→ WORK TO BE COMPLETED: Which lines of the data contain the string "bottle"? Copy every one.

Before-and-after object lists:
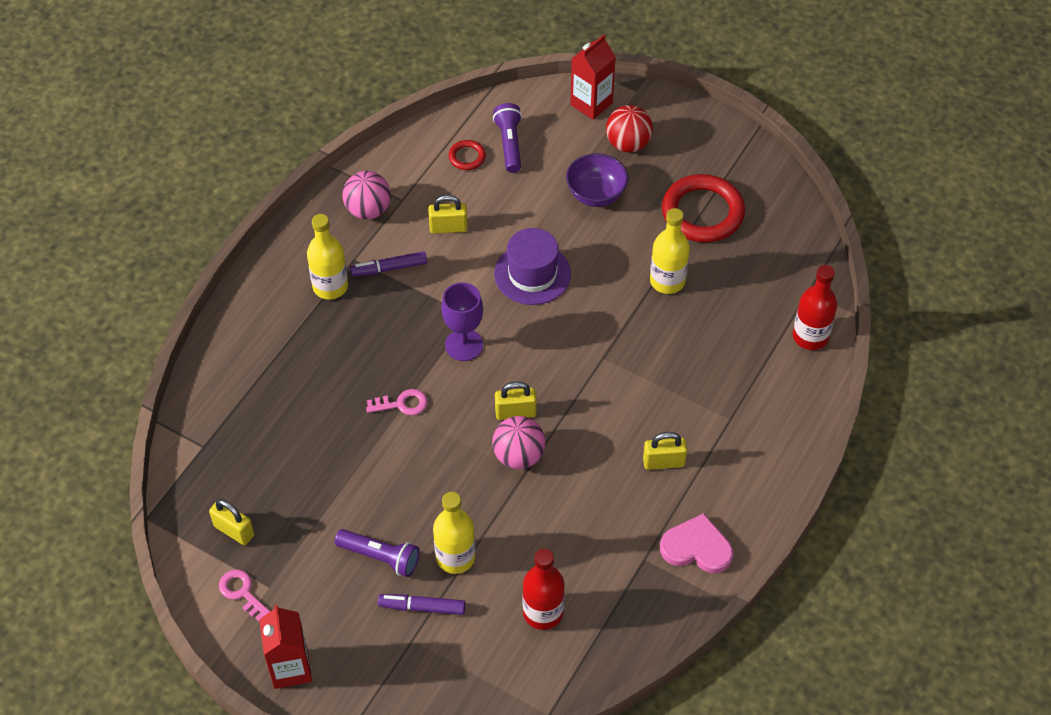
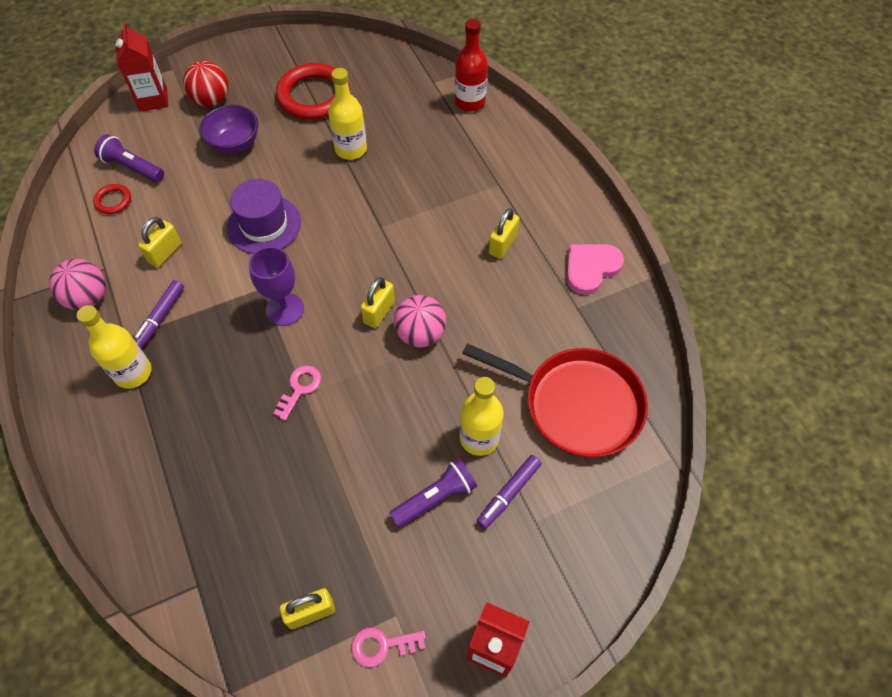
camera: 55 degrees left, 5 degrees up
red bottle [522,549,565,630] -> red pan [462,343,648,457]

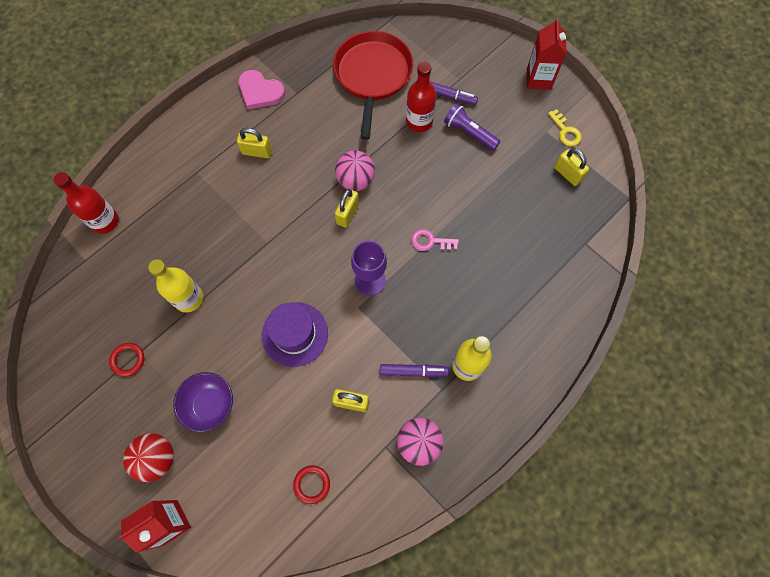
camera: 110 degrees left, 10 degrees up
purple flashlight [94,134,164,182] -> none
red ring [276,63,350,120] -> red ring [109,343,144,377], size x0.46
pink key [351,627,426,667] -> yellow key [548,109,581,146]
yellow padlock [361,277,395,328] -> yellow padlock turned 75 degrees counterclockwise [335,189,359,228]
yellow bottle [460,377,504,456] -> red bottle [406,62,436,132]

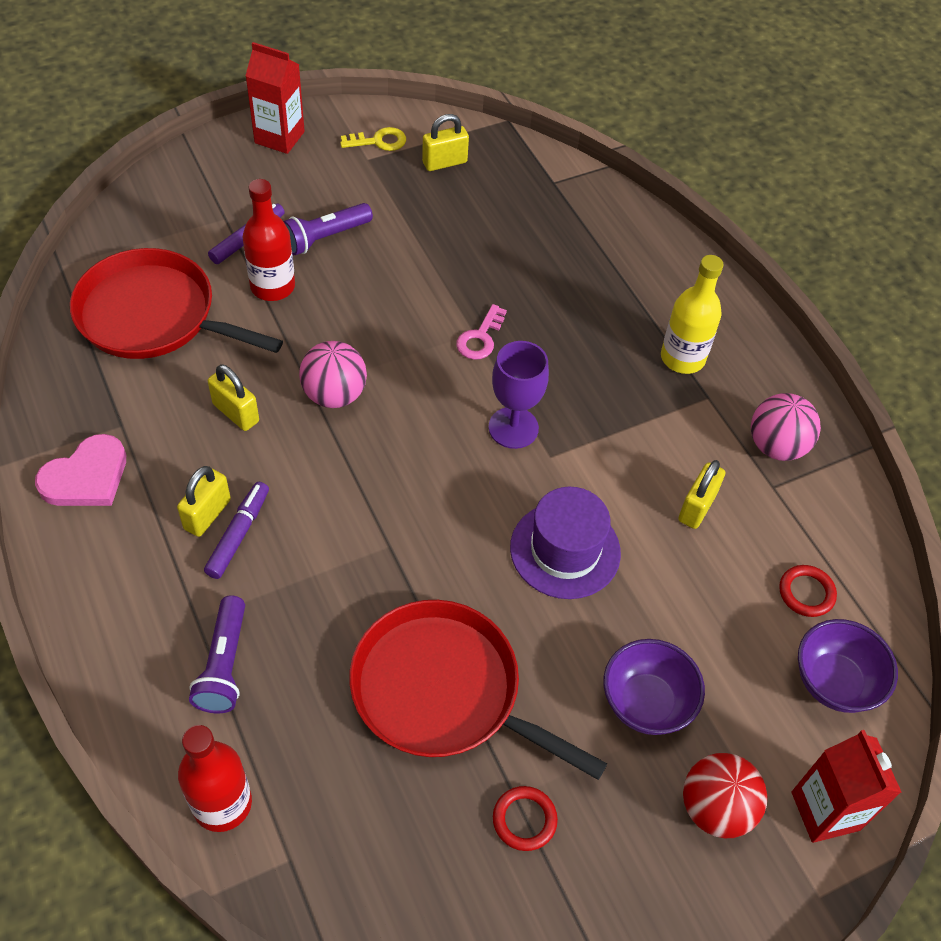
camera: 75 degrees left, 15 degrees down
yellow bottle [148,259,203,312] -> red pan [349,600,607,780]
yellow padlock [335,189,359,228] -> yellow padlock moved to [208,364,259,431]
purple marker [380,364,449,377] -> purple marker moved to [204,482,269,579]
none -> purple flashlight [189,595,245,713]
none -> purple bowl [798,619,898,713]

→ RESULT OF THE EXERCISE:
red bottle [522,549,565,630] -> red pan [462,343,648,457]
yellow bottle [460,377,504,456] -> red bottle [406,62,436,132]
yellow bottle [148,259,203,312] -> red pan [349,600,607,780]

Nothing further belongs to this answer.